Where a line of the data below has the string "size", copy that line.

--- TASK DATA ---
━━━━━━━━━━
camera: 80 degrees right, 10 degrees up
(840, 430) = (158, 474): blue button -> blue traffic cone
━━━━━━━━━━
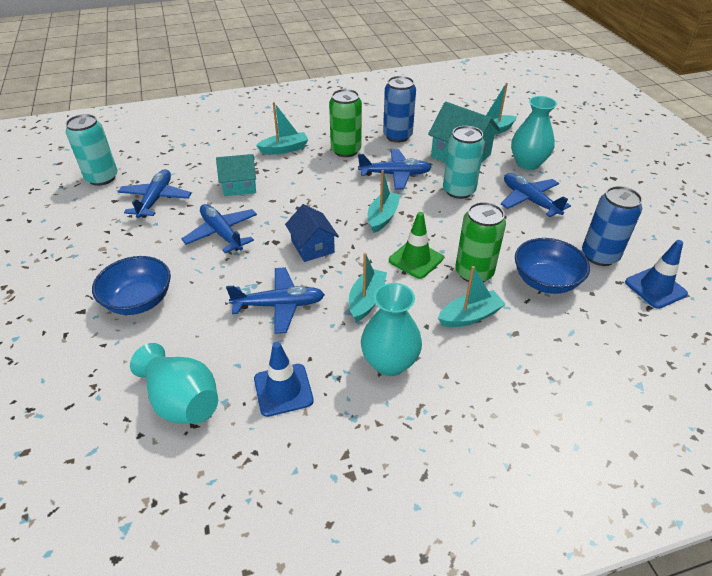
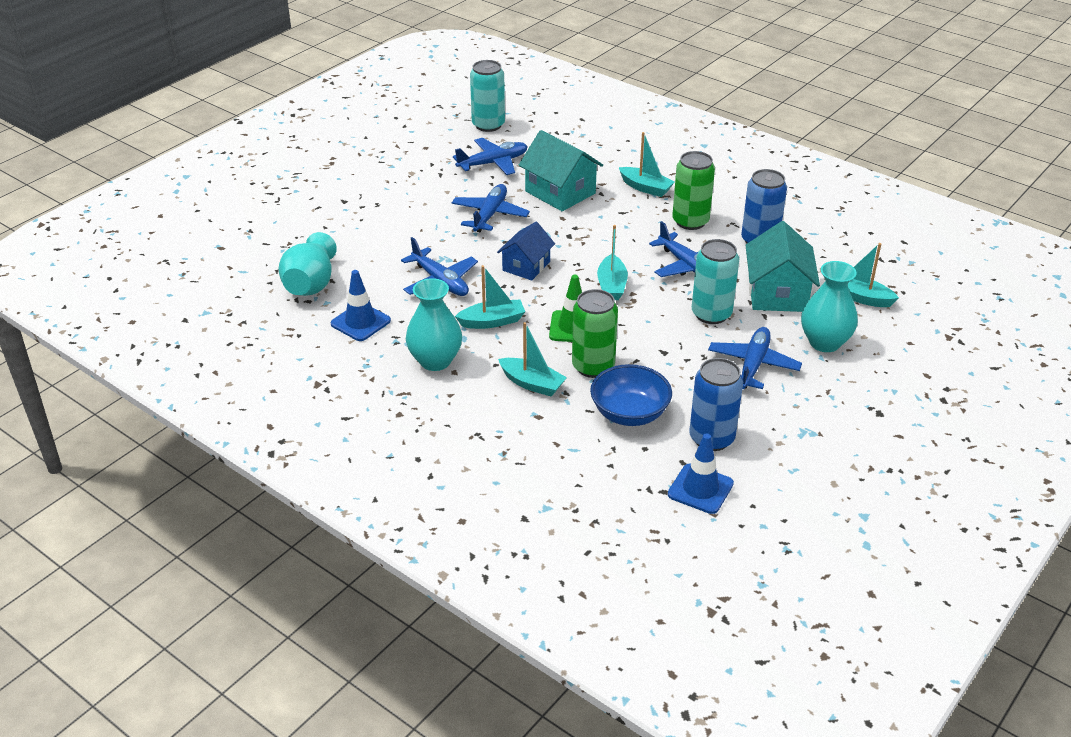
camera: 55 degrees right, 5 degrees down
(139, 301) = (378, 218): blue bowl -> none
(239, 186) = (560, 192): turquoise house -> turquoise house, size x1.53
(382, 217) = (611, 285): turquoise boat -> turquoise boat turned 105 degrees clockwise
━━━━━━━━━━
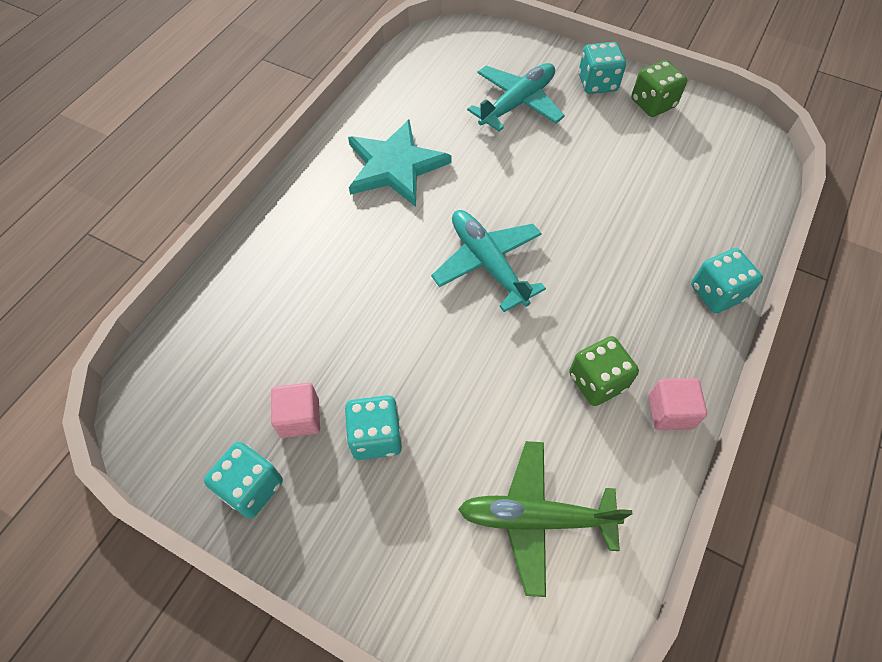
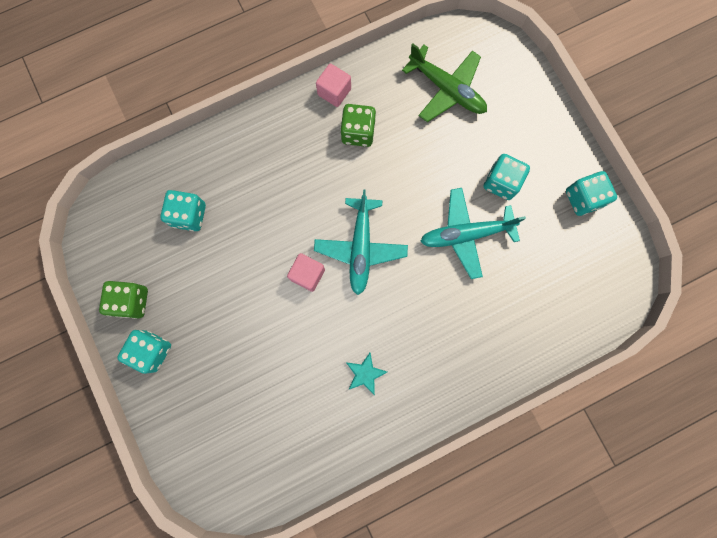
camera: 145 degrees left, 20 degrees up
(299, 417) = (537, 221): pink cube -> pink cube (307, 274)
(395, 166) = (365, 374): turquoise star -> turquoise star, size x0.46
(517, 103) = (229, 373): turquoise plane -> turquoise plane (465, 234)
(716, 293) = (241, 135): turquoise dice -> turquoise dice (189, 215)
━━━━━━━━━━
--- WORKED SOLUTION ---
(239, 186) = (560, 192): turquoise house -> turquoise house, size x1.53
(395, 166) = (365, 374): turquoise star -> turquoise star, size x0.46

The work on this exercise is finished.